▶ _INFORMATION SUPPLIED_
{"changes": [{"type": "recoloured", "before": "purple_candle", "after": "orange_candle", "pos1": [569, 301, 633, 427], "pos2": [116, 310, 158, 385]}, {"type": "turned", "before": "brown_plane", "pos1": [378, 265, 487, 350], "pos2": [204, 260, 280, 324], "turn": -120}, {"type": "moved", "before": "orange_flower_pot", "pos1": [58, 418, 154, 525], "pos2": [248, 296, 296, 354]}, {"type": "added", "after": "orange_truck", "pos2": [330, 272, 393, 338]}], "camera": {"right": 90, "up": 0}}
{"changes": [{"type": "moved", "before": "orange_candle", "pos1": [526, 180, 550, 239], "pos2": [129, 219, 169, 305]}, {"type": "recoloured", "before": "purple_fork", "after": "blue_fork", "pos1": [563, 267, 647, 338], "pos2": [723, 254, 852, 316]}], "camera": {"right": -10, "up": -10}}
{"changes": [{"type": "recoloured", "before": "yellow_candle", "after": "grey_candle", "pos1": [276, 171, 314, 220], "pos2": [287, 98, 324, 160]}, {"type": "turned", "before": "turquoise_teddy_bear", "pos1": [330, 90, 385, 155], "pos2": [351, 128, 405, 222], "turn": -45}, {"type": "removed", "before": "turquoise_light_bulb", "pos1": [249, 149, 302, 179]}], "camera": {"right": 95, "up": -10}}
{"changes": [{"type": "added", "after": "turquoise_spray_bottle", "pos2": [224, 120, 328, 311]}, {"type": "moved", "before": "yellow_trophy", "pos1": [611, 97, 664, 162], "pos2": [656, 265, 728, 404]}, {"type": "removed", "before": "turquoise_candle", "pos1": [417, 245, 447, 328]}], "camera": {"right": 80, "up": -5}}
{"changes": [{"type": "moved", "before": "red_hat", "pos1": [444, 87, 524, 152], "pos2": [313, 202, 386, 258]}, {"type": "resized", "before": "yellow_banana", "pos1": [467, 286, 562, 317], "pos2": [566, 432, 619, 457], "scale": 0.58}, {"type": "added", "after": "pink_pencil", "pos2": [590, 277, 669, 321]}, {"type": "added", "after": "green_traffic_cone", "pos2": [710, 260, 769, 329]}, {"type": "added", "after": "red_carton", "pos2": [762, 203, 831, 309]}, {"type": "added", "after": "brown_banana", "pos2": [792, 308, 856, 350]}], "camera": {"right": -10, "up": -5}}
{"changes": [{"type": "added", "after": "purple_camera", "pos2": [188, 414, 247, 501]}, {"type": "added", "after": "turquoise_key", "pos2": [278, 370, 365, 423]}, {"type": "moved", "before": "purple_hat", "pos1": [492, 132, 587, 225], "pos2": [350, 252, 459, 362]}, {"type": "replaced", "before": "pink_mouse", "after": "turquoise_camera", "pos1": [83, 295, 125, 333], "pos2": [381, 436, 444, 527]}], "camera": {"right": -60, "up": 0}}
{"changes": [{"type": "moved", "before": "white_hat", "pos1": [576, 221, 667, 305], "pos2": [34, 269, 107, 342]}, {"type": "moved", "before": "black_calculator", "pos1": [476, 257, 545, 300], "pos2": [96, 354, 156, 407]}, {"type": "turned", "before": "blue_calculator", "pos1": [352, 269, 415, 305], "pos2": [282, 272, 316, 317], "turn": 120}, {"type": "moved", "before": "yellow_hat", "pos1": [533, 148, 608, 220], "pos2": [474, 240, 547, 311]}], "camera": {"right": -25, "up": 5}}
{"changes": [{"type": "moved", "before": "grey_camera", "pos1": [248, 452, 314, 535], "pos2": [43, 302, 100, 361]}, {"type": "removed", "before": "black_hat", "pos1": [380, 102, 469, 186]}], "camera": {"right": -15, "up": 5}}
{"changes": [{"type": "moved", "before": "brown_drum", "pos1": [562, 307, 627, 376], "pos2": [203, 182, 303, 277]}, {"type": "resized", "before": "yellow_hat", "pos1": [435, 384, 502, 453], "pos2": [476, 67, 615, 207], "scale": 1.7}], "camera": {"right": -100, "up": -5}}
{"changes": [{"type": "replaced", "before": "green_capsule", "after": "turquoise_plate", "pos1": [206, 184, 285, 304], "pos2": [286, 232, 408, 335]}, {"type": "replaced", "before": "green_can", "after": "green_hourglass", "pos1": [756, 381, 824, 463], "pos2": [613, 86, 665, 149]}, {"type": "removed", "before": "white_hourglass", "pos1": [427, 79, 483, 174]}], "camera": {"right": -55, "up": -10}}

▶ _TASK BRIEF_
Every record should be output precisely as it was given.

▶ _EXERCISE ANSWER_
{"changes": [{"type": "recoloured", "before": "purple_candle", "after": "orange_candle", "pos1": [569, 301, 633, 427], "pos2": [116, 310, 158, 385]}, {"type": "turned", "before": "brown_plane", "pos1": [378, 265, 487, 350], "pos2": [204, 260, 280, 324], "turn": -120}, {"type": "moved", "before": "orange_flower_pot", "pos1": [58, 418, 154, 525], "pos2": [248, 296, 296, 354]}, {"type": "added", "after": "orange_truck", "pos2": [330, 272, 393, 338]}], "camera": {"right": 90, "up": 0}}
{"changes": [{"type": "moved", "before": "orange_candle", "pos1": [526, 180, 550, 239], "pos2": [129, 219, 169, 305]}, {"type": "recoloured", "before": "purple_fork", "after": "blue_fork", "pos1": [563, 267, 647, 338], "pos2": [723, 254, 852, 316]}], "camera": {"right": -10, "up": -10}}
{"changes": [{"type": "recoloured", "before": "yellow_candle", "after": "grey_candle", "pos1": [276, 171, 314, 220], "pos2": [287, 98, 324, 160]}, {"type": "turned", "before": "turquoise_teddy_bear", "pos1": [330, 90, 385, 155], "pos2": [351, 128, 405, 222], "turn": -45}, {"type": "removed", "before": "turquoise_light_bulb", "pos1": [249, 149, 302, 179]}], "camera": {"right": 95, "up": -10}}
{"changes": [{"type": "added", "after": "turquoise_spray_bottle", "pos2": [224, 120, 328, 311]}, {"type": "moved", "before": "yellow_trophy", "pos1": [611, 97, 664, 162], "pos2": [656, 265, 728, 404]}, {"type": "removed", "before": "turquoise_candle", "pos1": [417, 245, 447, 328]}], "camera": {"right": 80, "up": -5}}
{"changes": [{"type": "moved", "before": "red_hat", "pos1": [444, 87, 524, 152], "pos2": [313, 202, 386, 258]}, {"type": "resized", "before": "yellow_banana", "pos1": [467, 286, 562, 317], "pos2": [566, 432, 619, 457], "scale": 0.58}, {"type": "added", "after": "pink_pencil", "pos2": [590, 277, 669, 321]}, {"type": "added", "after": "green_traffic_cone", "pos2": [710, 260, 769, 329]}, {"type": "added", "after": "red_carton", "pos2": [762, 203, 831, 309]}, {"type": "added", "after": "brown_banana", "pos2": [792, 308, 856, 350]}], "camera": {"right": -10, "up": -5}}
{"changes": [{"type": "added", "after": "purple_camera", "pos2": [188, 414, 247, 501]}, {"type": "added", "after": "turquoise_key", "pos2": [278, 370, 365, 423]}, {"type": "moved", "before": "purple_hat", "pos1": [492, 132, 587, 225], "pos2": [350, 252, 459, 362]}, {"type": "replaced", "before": "pink_mouse", "after": "turquoise_camera", "pos1": [83, 295, 125, 333], "pos2": [381, 436, 444, 527]}], "camera": {"right": -60, "up": 0}}
{"changes": [{"type": "moved", "before": "white_hat", "pos1": [576, 221, 667, 305], "pos2": [34, 269, 107, 342]}, {"type": "moved", "before": "black_calculator", "pos1": [476, 257, 545, 300], "pos2": [96, 354, 156, 407]}, {"type": "turned", "before": "blue_calculator", "pos1": [352, 269, 415, 305], "pos2": [282, 272, 316, 317], "turn": 120}, {"type": "moved", "before": "yellow_hat", "pos1": [533, 148, 608, 220], "pos2": [474, 240, 547, 311]}], "camera": {"right": -25, "up": 5}}
{"changes": [{"type": "moved", "before": "grey_camera", "pos1": [248, 452, 314, 535], "pos2": [43, 302, 100, 361]}, {"type": "removed", "before": "black_hat", "pos1": [380, 102, 469, 186]}], "camera": {"right": -15, "up": 5}}
{"changes": [{"type": "moved", "before": "brown_drum", "pos1": [562, 307, 627, 376], "pos2": [203, 182, 303, 277]}, {"type": "resized", "before": "yellow_hat", "pos1": [435, 384, 502, 453], "pos2": [476, 67, 615, 207], "scale": 1.7}], "camera": {"right": -100, "up": -5}}
{"changes": [{"type": "replaced", "before": "green_capsule", "after": "turquoise_plate", "pos1": [206, 184, 285, 304], "pos2": [286, 232, 408, 335]}, {"type": "replaced", "before": "green_can", "after": "green_hourglass", "pos1": [756, 381, 824, 463], "pos2": [613, 86, 665, 149]}, {"type": "removed", "before": "white_hourglass", "pos1": [427, 79, 483, 174]}], "camera": {"right": -55, "up": -10}}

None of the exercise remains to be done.